> **Description of the task**
Only the tail of the listing is wanted: the line containing "blue pocket calculator" and all after it, repeated exactly, pictures omitted.

> **Exercise data**
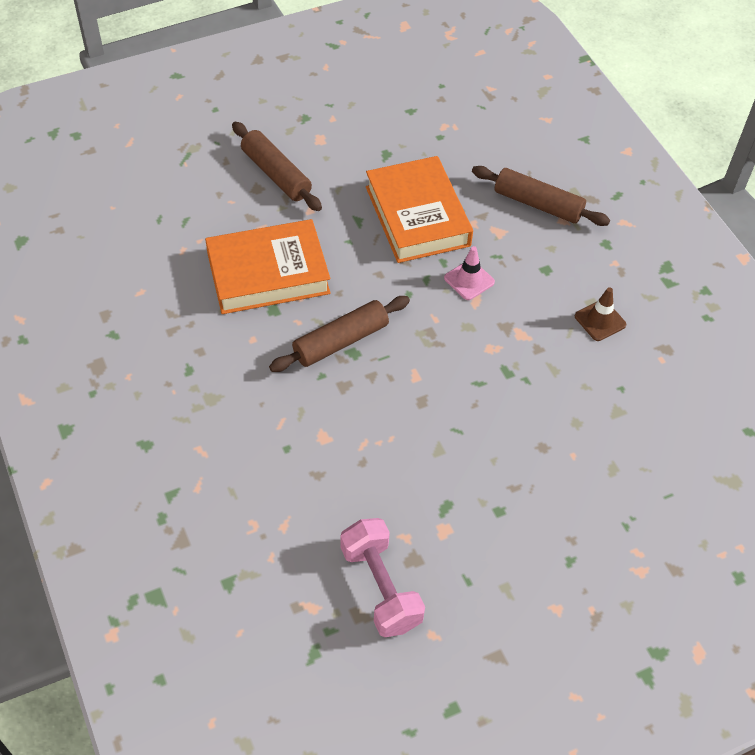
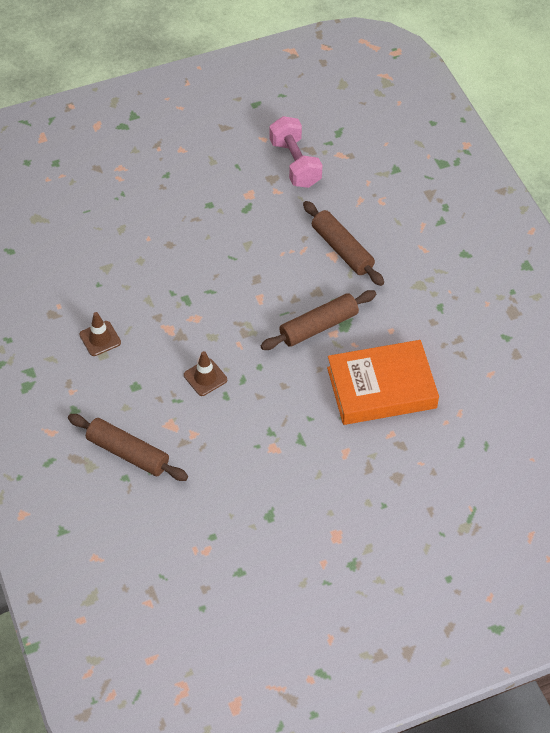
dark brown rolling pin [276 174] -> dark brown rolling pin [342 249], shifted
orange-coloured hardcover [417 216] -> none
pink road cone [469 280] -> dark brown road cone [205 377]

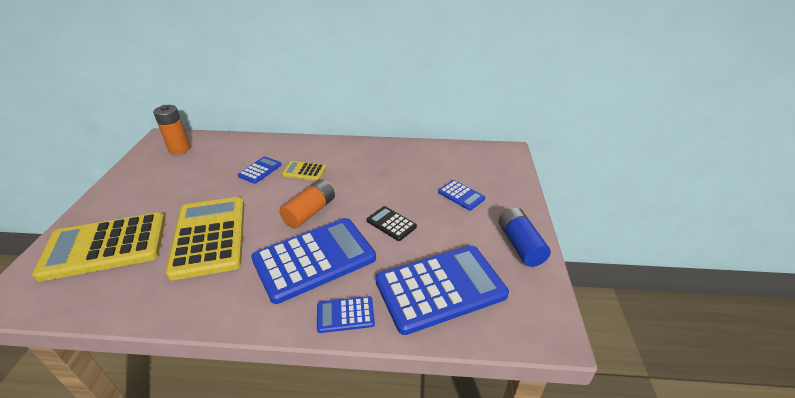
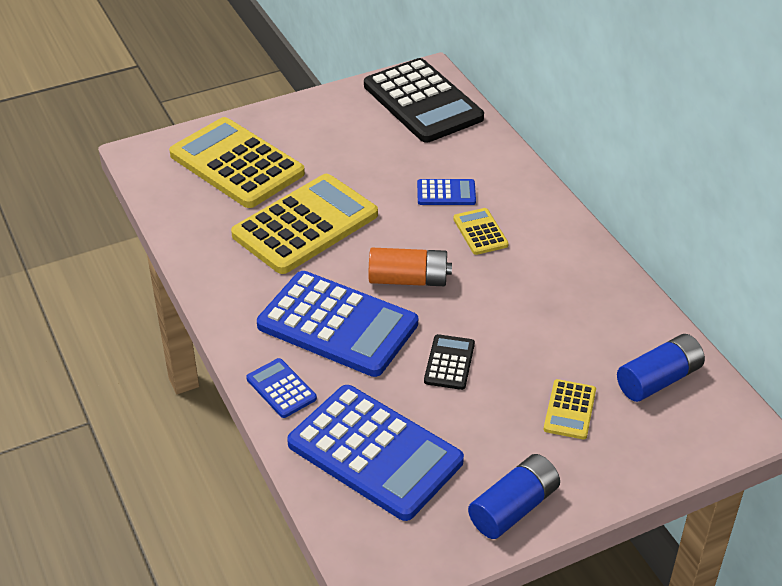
orange-coloured power cell [179 149] -> black pocket calculator [423 102]
blue pocket calculator [461 195] -> golden pocket calculator [570 410]
none -> blue power cell [658 380]

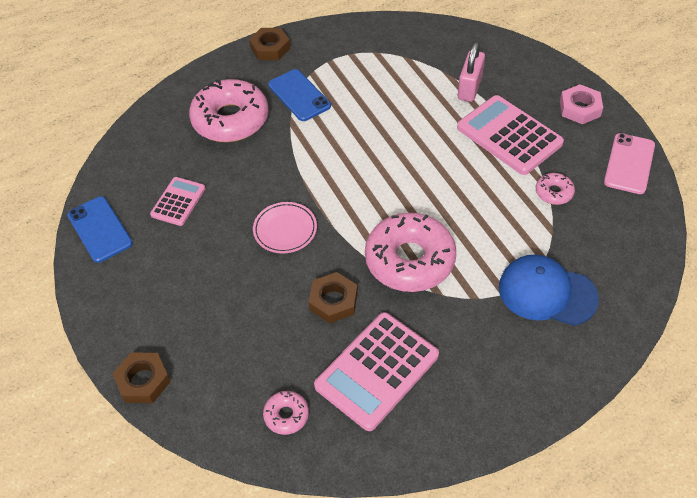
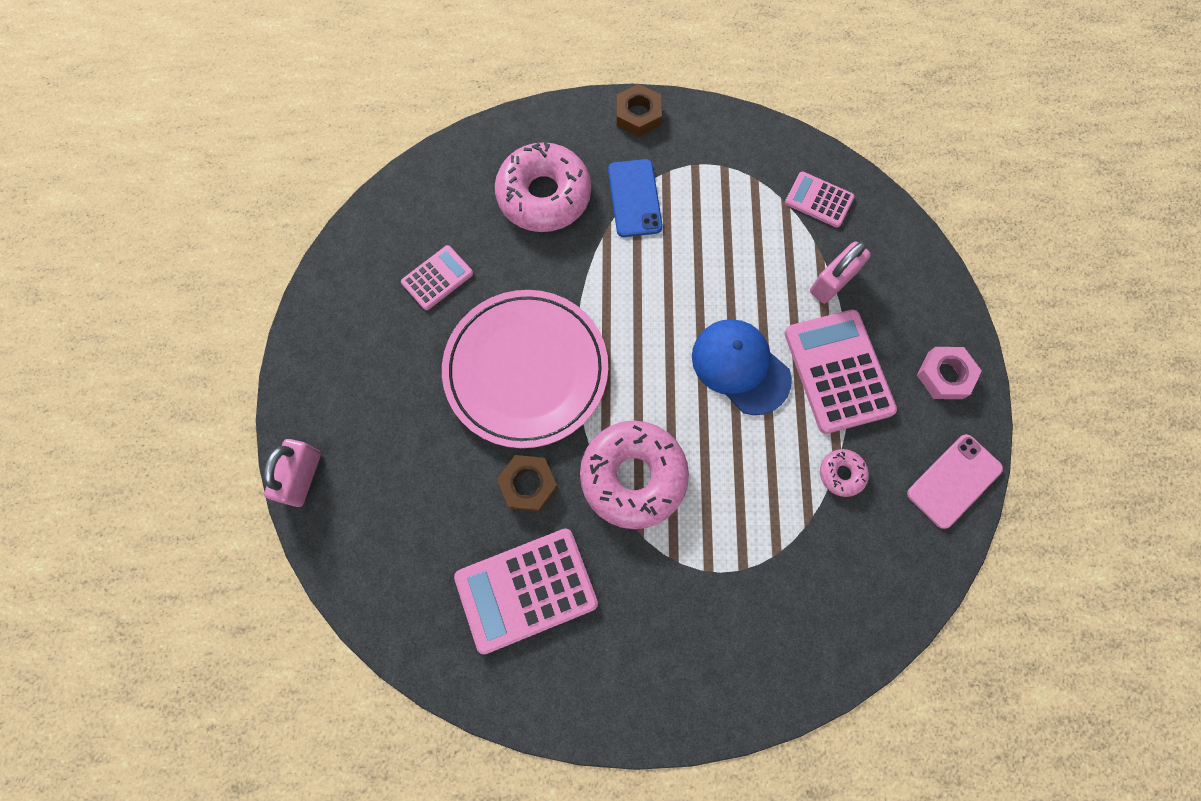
blue phone [100 229] -> none
dark brown nut [143 381] -> pink lock [302 477]
pink dinner plate [285 230] -> pink dinner plate [526 370], x2.19
pink doughnut [286 415] -> none
blue peaked cap [547 292] -> blue peaked cap [740 367], shifted
none -> pink pocket calculator [819 200]

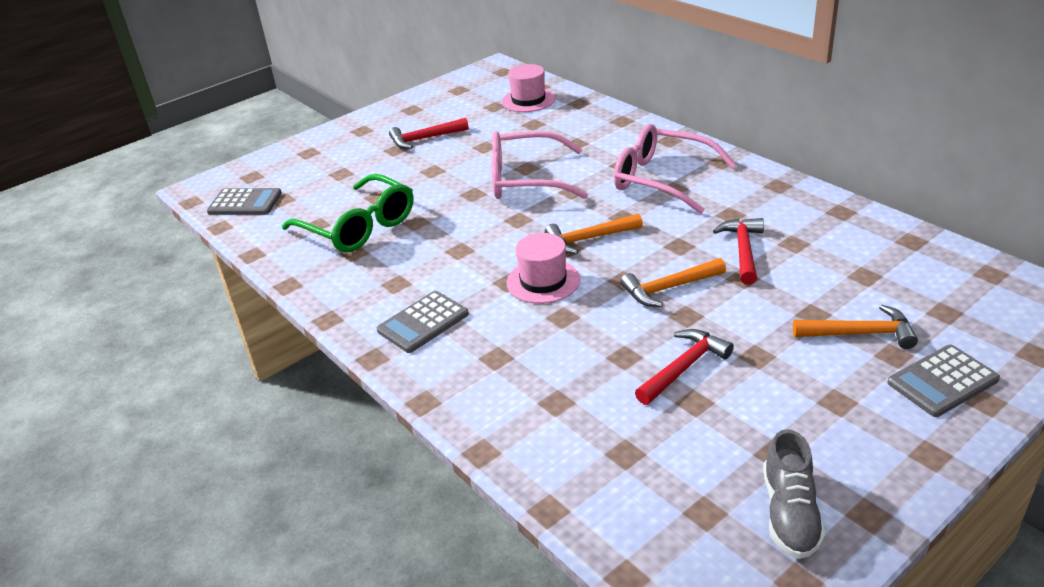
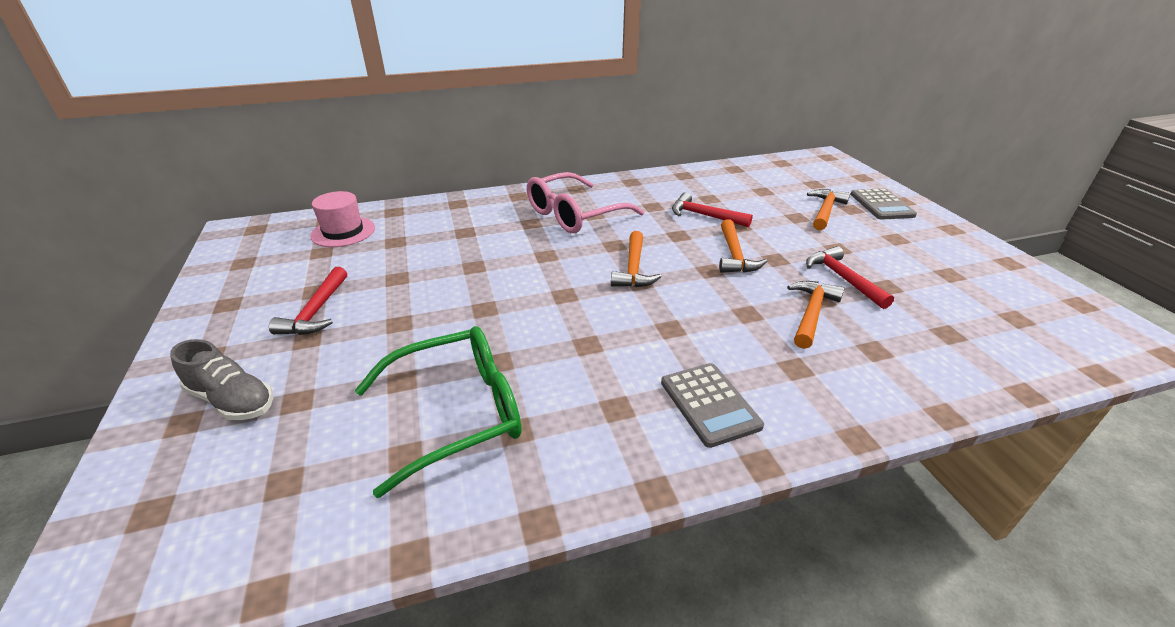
gray pocket calculator [245 203] -> none
pink eyeglasses [525 179] -> none
pink hat [543 281] -> none
gray lace-up shoe [790 513] -> gray lace-up shoe [232 400], shifted
none -> orange-coloured claw hammer [811 313]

> **Answer to this task**
blue pocket calculator [461 195] -> golden pocket calculator [570 410]
none -> blue power cell [658 380]

blue phone [100 229] -> none
dark brown nut [143 381] -> pink lock [302 477]
pink dinner plate [285 230] -> pink dinner plate [526 370], x2.19
pink doughnut [286 415] -> none
blue peaked cap [547 292] -> blue peaked cap [740 367], shifted
none -> pink pocket calculator [819 200]

gray pocket calculator [245 203] -> none
pink eyeglasses [525 179] -> none
pink hat [543 281] -> none
gray lace-up shoe [790 513] -> gray lace-up shoe [232 400], shifted
none -> orange-coloured claw hammer [811 313]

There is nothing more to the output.